Each line below must be reproduced exactly as it stands. Pictures stay out of the copy.
* * * *
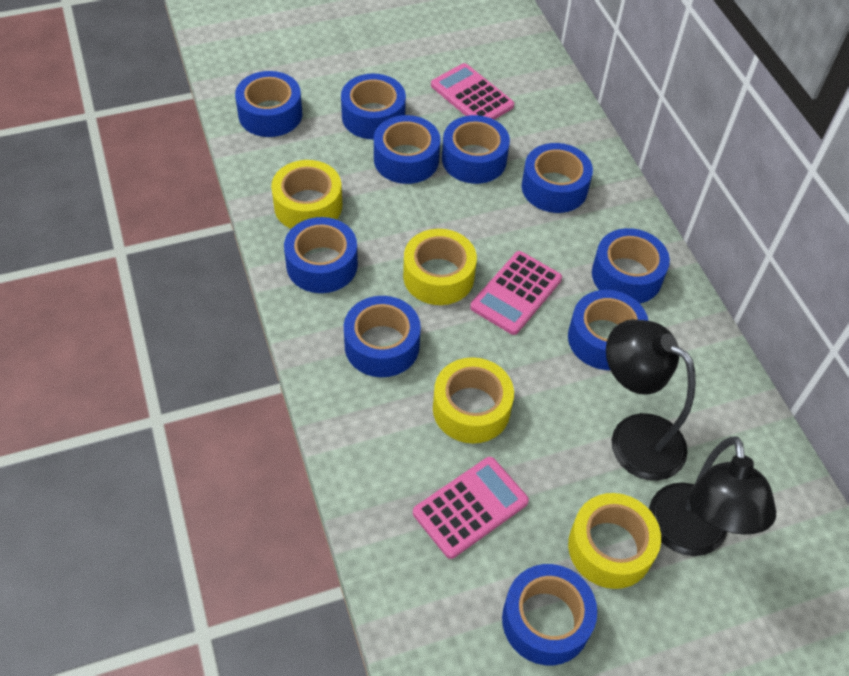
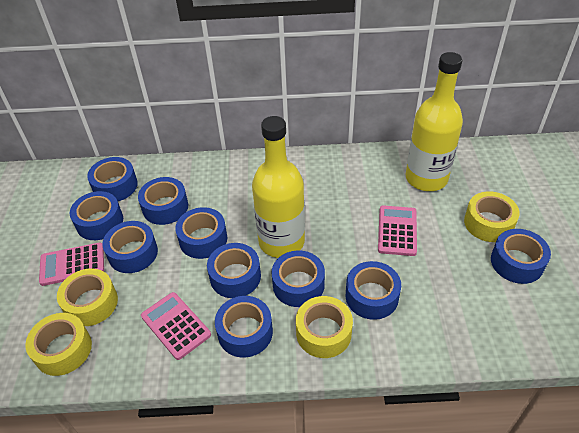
black lamp: 2 -> 0
yellow bottle: 0 -> 2

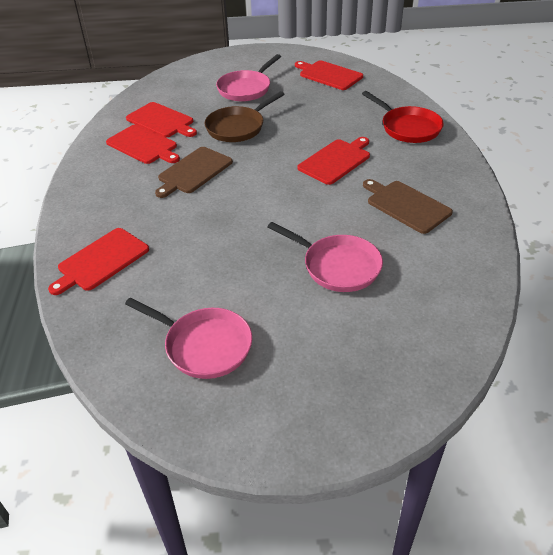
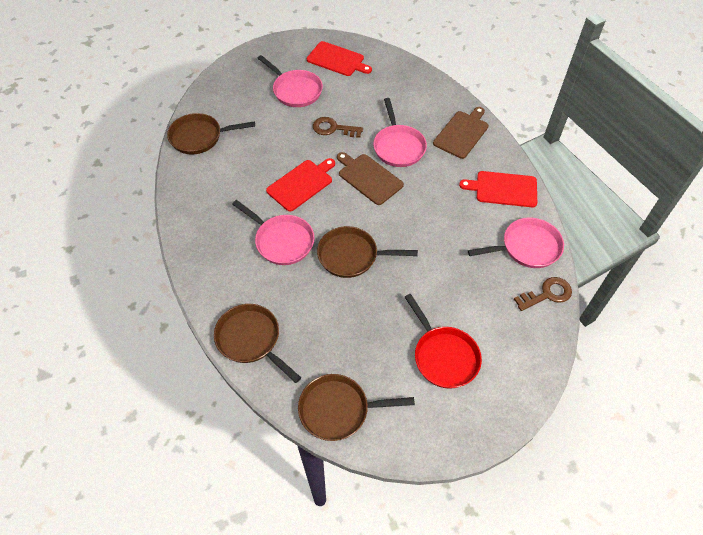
brown key: 0 -> 2
brown pan: 1 -> 4
pink pan: 3 -> 4
red cutting board: 5 -> 3

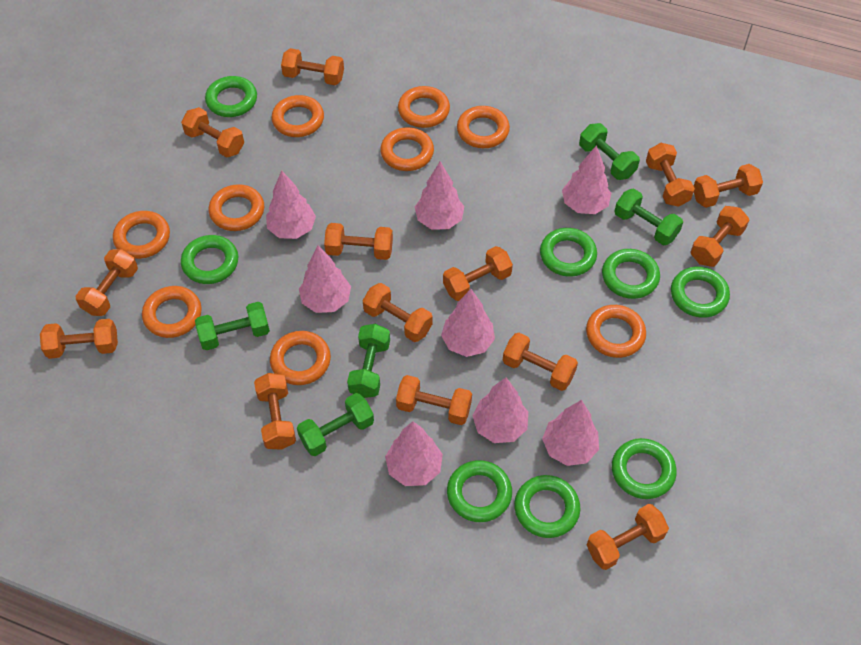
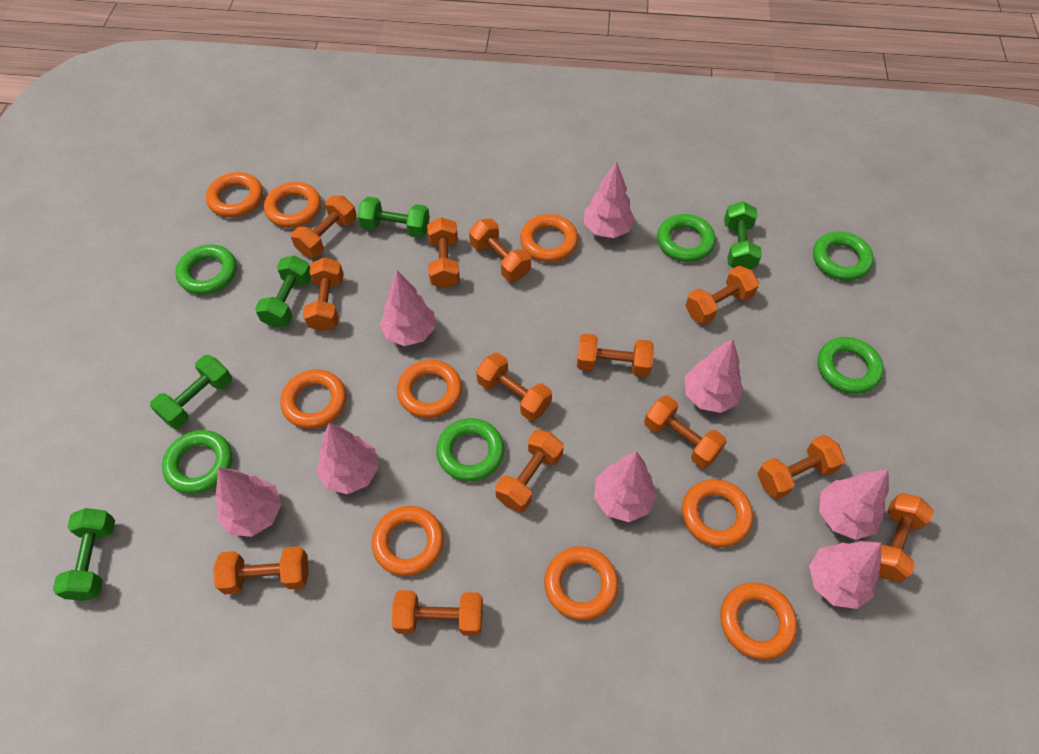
green ring: 8 -> 6
orange dumbbell: 14 -> 13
* * * *
◆ Result of this exercise
black lamp: 2 -> 0
yellow bottle: 0 -> 2

brown key: 0 -> 2
brown pan: 1 -> 4
pink pan: 3 -> 4
red cutting board: 5 -> 3

green ring: 8 -> 6
orange dumbbell: 14 -> 13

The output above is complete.